*** Opening GIVEN RECORDS ***

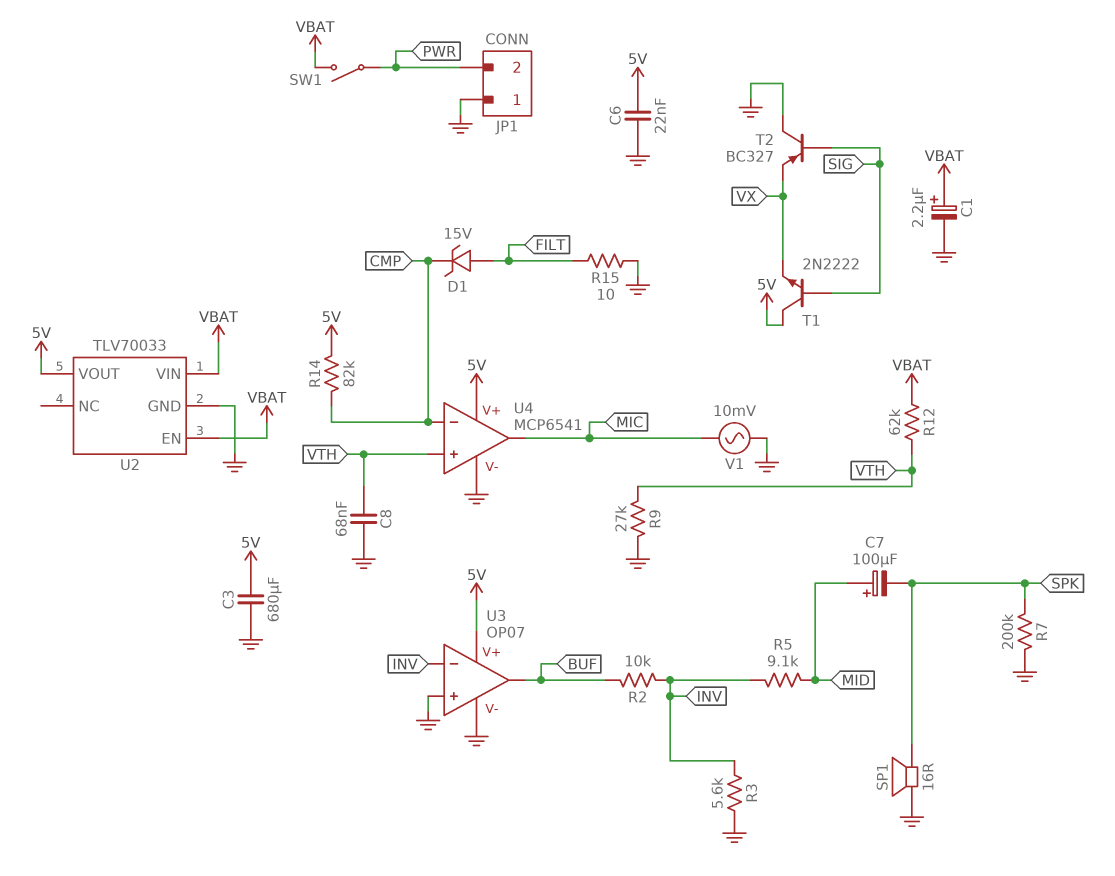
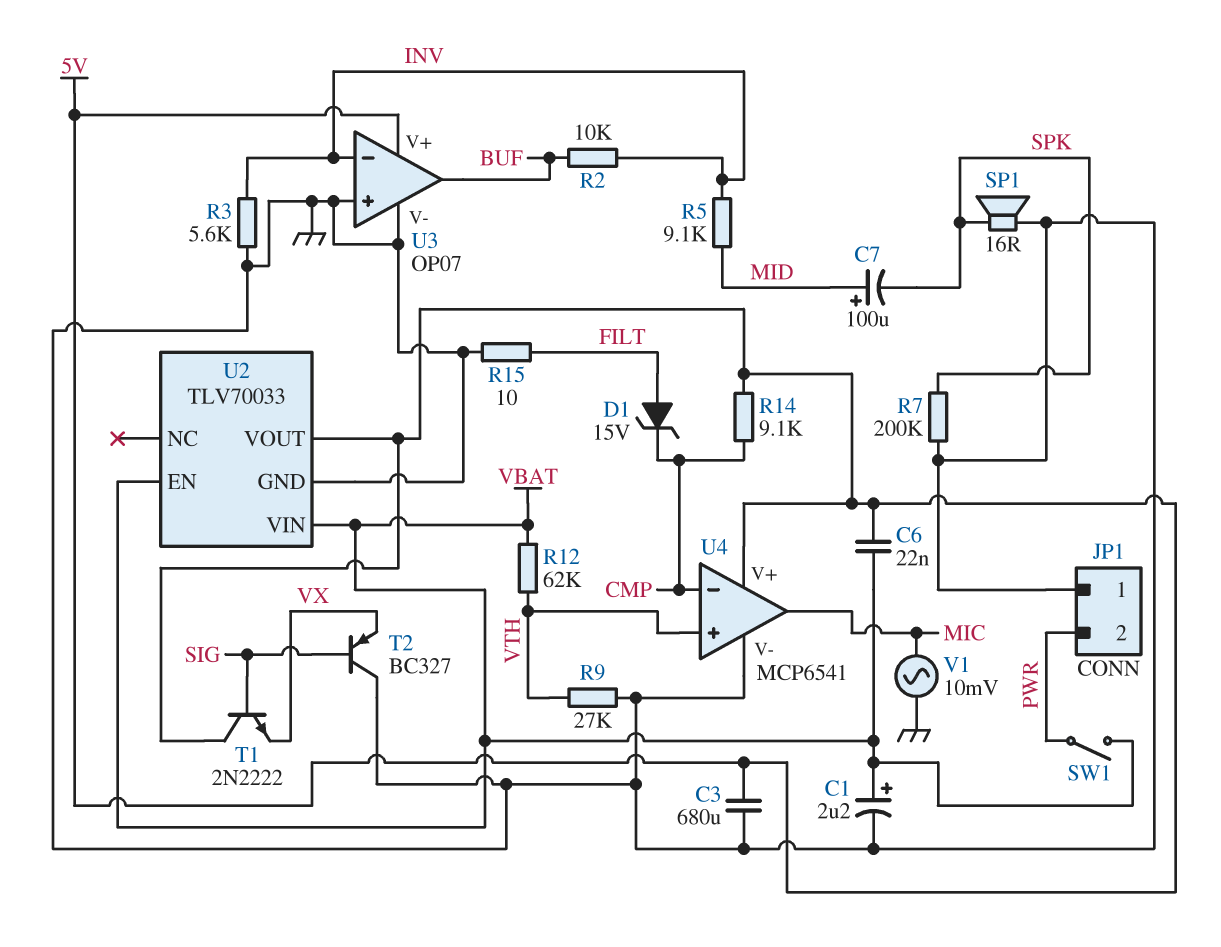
C6: 22nF (5V, GND) -> 22nF (5V, VBAT)
C8: 68nF (GND, VTH) -> none
R14: 82k (5V, CMP) -> 9.1k (5V, CMP)

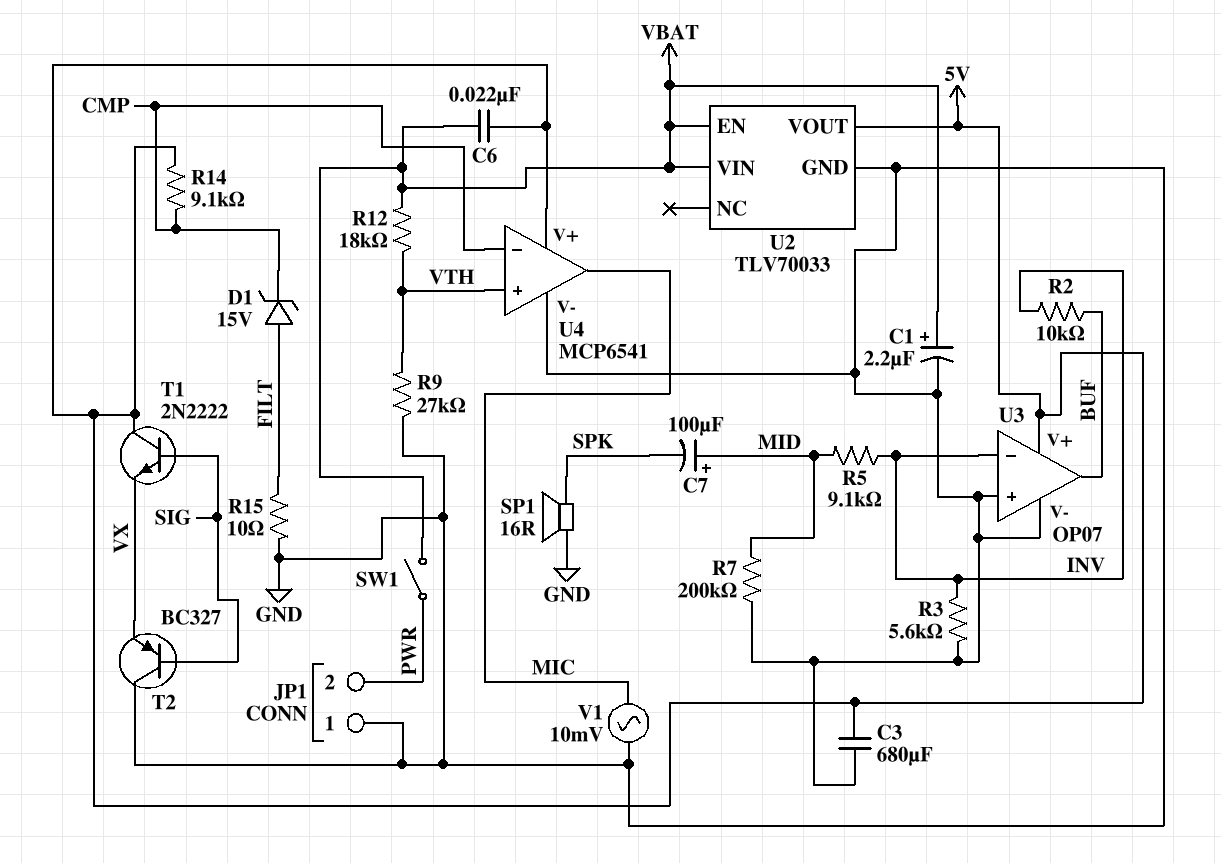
R7: 200k (GND, SPK) -> 200k (GND, MID)
R12: 62k (VBAT, VTH) -> 18k (VBAT, VTH)

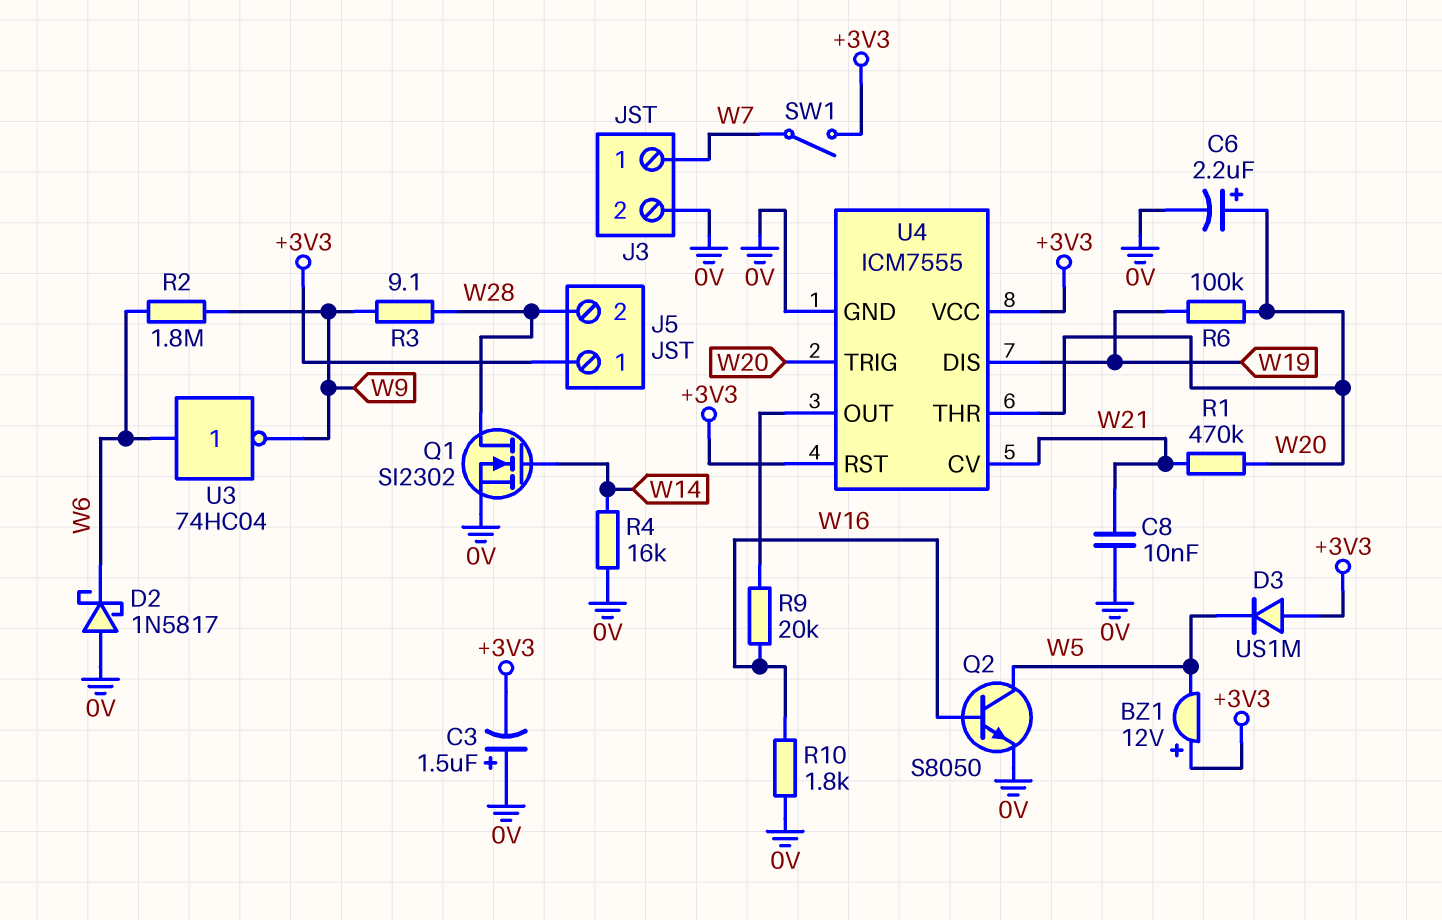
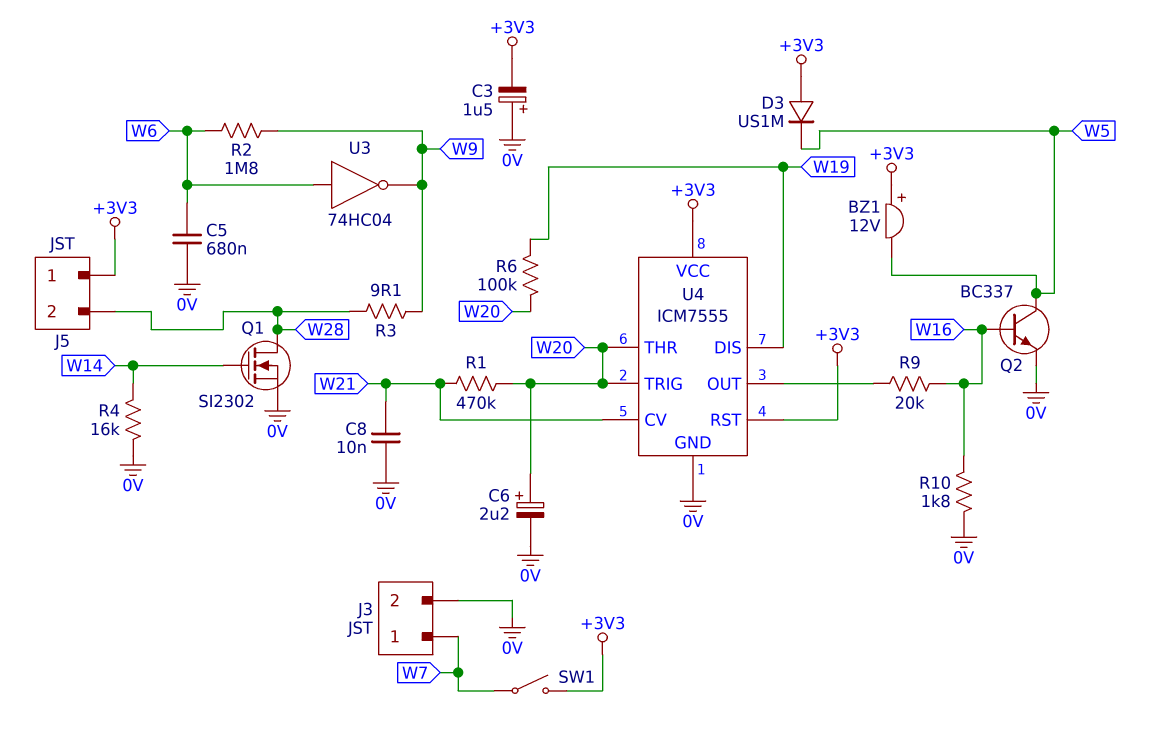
C5: none -> 680nF (0V, W6)
D2: schottky 1N5817 (A 0V, K W6) -> none
Q2: NPN S8050 (B W16, C W5, E 0V) -> NPN BC337 (B W16, C W5, E 0V)

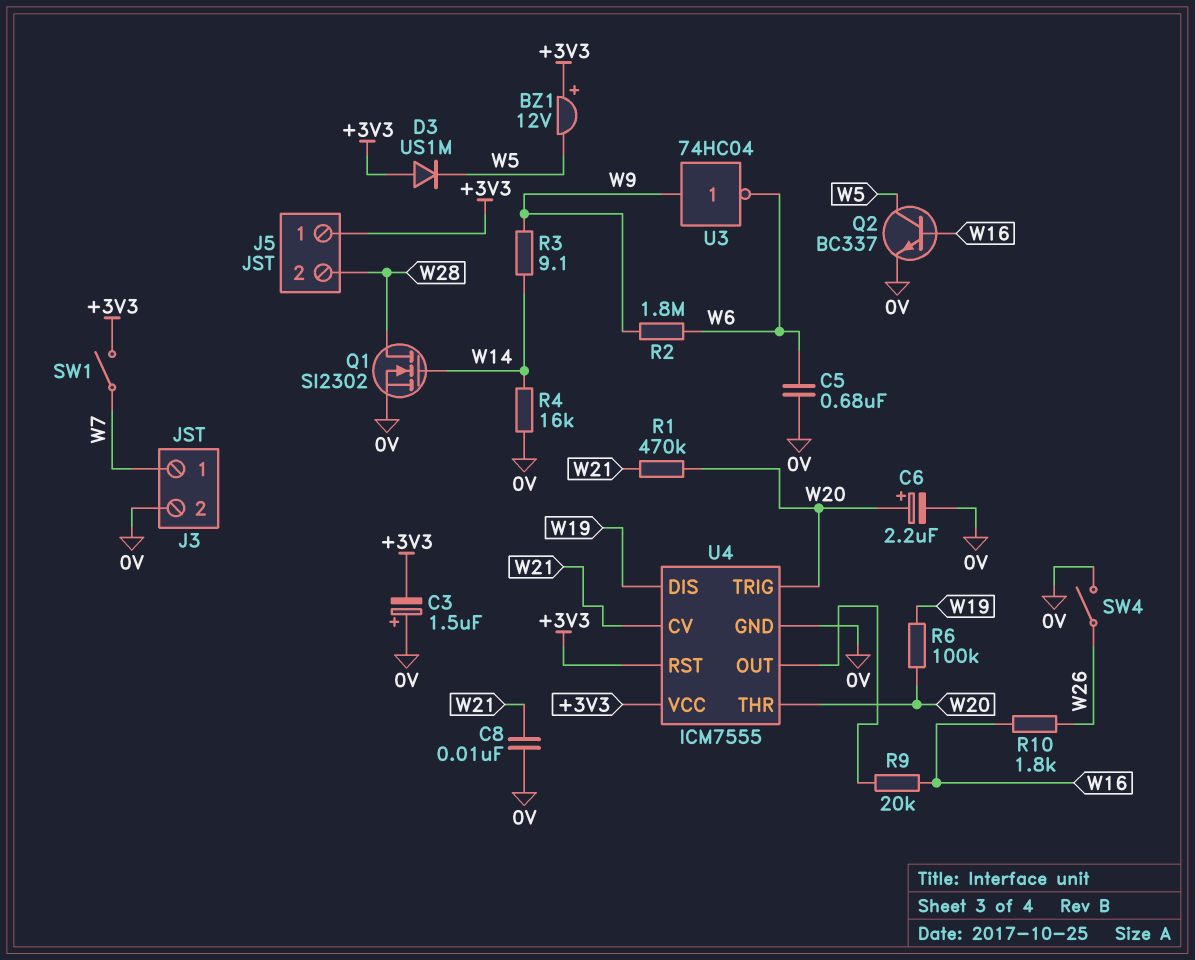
R3: 9.1 (W9, W28) -> 9.1 (W9, W14)
R10: 1.8k (0V, W16) -> 1.8k (W16, W26)
SW4: none -> switch (0V, W26)
U3: NOT 74HC04 (in W6, out W9) -> NOT 74HC04 (in W9, out W6)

*** Closing GIVEN RECORDS ***

# EXERCISE BRIEF:
Starting at the line that contains "R10: 1.8k (0V, W16) -> 1.8k (W16, W26)", copy every line down to the last line of the records above, exactly as written.

# EXERCISE OUTPUT:
R10: 1.8k (0V, W16) -> 1.8k (W16, W26)
SW4: none -> switch (0V, W26)
U3: NOT 74HC04 (in W6, out W9) -> NOT 74HC04 (in W9, out W6)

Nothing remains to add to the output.